# Task description
Repeat, line for line, the entries below from the first line to the line containing "[543,345,604,464]", counting both ends.

-------- Data extract

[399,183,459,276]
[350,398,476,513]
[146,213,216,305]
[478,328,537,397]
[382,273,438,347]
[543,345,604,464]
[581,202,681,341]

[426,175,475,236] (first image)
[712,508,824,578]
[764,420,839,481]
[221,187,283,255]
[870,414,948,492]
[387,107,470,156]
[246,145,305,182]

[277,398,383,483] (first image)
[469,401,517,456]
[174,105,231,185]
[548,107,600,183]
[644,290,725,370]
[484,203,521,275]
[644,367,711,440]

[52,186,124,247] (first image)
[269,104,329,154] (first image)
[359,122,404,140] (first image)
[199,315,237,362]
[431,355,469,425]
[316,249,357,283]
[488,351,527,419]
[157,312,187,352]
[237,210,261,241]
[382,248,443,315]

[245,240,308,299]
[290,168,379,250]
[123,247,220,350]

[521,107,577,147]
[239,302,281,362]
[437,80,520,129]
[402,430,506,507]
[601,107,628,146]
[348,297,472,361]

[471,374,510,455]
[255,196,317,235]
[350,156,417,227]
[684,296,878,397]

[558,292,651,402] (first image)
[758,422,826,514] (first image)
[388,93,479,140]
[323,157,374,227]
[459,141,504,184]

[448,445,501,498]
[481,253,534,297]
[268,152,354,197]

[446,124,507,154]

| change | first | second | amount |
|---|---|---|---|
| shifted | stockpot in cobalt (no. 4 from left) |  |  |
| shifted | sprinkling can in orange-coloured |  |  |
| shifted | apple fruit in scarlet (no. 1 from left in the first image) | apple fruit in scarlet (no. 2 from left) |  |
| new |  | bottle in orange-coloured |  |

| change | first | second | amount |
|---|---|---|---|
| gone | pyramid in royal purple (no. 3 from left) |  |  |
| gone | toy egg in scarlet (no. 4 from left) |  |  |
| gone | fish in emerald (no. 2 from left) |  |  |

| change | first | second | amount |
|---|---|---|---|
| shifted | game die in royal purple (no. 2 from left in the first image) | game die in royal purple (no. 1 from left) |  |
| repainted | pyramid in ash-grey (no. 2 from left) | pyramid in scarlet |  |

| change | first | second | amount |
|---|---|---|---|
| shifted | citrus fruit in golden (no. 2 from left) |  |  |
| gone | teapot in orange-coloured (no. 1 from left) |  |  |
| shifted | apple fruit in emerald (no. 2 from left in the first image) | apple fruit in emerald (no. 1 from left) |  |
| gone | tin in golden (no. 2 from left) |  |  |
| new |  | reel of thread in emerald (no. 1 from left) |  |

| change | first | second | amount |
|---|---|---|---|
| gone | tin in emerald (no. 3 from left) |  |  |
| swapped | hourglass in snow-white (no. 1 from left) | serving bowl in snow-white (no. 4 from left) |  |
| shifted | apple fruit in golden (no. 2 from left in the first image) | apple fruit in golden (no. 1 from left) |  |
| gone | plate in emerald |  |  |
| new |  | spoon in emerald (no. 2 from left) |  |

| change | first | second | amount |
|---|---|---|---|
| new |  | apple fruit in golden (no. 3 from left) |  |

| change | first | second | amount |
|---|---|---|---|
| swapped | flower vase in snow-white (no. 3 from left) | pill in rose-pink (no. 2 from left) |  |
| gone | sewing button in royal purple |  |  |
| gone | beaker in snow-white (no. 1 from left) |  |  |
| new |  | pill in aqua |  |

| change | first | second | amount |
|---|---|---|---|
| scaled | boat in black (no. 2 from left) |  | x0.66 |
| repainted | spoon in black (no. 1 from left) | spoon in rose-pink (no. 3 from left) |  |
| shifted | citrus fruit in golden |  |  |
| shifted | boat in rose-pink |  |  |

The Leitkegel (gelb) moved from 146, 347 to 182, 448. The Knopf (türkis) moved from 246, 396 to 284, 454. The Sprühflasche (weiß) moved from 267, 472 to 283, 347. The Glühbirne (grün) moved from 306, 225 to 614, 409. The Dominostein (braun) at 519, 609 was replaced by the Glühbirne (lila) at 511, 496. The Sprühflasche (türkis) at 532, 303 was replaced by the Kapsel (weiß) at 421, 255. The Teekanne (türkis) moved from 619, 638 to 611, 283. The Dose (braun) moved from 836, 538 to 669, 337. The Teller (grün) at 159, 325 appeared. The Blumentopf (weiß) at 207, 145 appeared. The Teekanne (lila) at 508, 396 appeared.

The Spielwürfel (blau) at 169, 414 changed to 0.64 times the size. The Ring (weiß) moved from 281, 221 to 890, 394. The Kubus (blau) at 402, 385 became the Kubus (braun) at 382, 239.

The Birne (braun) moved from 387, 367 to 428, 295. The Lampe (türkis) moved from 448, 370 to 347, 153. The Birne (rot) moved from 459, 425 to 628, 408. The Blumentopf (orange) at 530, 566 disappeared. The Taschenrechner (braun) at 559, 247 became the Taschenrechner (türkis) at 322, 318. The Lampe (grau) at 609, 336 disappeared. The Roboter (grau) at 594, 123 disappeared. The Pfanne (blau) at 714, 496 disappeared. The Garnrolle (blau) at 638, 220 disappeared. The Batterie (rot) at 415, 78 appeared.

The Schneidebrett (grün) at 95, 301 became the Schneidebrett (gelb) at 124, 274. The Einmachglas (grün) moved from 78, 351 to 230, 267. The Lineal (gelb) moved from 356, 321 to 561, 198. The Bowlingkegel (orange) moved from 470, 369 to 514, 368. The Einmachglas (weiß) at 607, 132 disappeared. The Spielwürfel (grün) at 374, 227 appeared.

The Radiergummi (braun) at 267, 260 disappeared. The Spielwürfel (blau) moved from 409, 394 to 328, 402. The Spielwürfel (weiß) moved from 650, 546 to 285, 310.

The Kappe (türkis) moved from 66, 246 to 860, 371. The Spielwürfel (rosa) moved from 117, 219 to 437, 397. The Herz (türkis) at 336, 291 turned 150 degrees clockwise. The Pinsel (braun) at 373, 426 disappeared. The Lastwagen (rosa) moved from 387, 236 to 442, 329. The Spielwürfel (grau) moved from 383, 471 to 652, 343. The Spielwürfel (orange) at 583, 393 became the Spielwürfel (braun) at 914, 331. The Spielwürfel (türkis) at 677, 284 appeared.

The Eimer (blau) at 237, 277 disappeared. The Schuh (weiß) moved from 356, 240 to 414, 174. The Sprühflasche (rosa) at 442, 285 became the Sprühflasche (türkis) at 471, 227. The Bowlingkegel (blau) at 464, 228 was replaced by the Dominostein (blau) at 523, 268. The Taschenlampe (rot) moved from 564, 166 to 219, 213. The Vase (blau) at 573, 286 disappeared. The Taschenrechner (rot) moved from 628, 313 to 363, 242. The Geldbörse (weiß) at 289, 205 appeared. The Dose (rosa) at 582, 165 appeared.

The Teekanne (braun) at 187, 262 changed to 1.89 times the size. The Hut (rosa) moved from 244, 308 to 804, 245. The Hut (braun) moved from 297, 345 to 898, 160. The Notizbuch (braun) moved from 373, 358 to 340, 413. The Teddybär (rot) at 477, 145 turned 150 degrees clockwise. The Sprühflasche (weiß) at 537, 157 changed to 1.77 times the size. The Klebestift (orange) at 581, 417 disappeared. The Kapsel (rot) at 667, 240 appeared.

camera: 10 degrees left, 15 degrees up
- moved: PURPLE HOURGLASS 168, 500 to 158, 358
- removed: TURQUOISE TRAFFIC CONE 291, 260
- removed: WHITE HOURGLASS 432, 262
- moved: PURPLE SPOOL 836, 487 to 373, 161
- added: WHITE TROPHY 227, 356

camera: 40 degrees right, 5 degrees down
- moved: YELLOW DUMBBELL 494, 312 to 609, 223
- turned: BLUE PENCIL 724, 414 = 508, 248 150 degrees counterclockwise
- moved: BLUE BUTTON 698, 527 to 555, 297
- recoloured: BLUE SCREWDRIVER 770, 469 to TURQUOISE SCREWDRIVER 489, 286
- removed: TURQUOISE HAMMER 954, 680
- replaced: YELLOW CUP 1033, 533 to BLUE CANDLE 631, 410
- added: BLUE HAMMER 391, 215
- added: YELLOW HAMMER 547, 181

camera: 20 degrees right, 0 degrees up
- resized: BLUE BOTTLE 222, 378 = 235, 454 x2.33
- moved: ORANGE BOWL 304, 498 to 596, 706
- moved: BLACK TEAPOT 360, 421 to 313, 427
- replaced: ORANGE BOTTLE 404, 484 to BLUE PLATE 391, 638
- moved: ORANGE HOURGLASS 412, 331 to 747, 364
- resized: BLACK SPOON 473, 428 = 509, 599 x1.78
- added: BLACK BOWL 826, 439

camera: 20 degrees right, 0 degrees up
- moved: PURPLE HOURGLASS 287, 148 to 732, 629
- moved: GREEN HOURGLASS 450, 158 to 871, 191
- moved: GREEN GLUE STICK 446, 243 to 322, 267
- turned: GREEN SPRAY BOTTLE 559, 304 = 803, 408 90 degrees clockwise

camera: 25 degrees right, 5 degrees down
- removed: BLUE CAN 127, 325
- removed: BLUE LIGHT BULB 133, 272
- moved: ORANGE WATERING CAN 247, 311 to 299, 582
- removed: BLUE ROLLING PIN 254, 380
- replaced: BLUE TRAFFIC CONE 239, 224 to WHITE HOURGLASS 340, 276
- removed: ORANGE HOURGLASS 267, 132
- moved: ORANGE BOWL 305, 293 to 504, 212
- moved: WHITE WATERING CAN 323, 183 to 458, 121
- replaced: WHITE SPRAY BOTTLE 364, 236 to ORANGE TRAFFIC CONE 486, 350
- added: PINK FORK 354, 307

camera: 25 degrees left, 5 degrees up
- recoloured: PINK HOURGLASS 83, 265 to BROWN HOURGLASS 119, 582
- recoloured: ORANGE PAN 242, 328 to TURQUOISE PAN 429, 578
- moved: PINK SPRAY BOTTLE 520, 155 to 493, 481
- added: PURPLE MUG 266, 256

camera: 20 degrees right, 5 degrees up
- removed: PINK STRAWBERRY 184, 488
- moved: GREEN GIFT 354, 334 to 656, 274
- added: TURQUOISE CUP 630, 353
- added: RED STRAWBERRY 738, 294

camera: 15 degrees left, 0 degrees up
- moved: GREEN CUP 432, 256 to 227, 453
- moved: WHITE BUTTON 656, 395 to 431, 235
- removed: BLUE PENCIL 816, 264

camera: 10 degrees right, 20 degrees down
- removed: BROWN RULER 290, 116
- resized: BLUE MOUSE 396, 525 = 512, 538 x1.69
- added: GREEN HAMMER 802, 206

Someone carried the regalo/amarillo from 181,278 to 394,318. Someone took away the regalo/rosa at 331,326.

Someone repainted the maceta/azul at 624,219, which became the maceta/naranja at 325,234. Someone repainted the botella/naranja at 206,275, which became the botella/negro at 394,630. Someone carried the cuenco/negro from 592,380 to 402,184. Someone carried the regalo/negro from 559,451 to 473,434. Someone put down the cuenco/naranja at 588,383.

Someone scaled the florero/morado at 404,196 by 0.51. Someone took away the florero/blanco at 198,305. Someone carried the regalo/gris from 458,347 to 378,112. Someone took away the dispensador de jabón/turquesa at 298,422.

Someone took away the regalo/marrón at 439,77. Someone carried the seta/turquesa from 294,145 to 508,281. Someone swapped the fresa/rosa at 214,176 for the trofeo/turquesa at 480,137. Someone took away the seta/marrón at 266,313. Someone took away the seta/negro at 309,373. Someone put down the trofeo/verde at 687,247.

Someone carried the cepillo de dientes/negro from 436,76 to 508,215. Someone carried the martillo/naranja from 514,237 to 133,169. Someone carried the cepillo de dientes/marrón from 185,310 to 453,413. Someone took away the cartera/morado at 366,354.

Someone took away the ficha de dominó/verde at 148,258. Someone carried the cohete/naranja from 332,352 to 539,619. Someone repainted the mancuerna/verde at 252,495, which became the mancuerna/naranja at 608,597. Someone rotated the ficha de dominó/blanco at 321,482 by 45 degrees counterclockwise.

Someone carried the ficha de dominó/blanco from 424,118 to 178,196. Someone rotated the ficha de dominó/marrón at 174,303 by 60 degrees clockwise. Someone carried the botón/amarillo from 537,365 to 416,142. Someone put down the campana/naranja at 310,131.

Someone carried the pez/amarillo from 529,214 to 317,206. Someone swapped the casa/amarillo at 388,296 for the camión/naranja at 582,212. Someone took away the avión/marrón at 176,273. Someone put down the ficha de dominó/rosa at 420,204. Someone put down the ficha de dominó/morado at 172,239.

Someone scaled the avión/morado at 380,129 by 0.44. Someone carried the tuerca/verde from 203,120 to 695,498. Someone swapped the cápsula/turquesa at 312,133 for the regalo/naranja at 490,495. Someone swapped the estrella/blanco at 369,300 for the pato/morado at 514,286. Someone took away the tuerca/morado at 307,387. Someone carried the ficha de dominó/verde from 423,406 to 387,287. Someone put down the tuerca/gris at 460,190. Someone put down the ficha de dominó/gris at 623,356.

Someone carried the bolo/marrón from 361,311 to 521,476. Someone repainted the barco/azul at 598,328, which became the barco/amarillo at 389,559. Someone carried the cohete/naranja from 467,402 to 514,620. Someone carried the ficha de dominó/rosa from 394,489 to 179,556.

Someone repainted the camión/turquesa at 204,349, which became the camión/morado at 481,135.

----------------

# Exercise response
[399,183,459,276]
[350,398,476,513]
[146,213,216,305]
[478,328,537,397]
[382,273,438,347]
[543,345,604,464]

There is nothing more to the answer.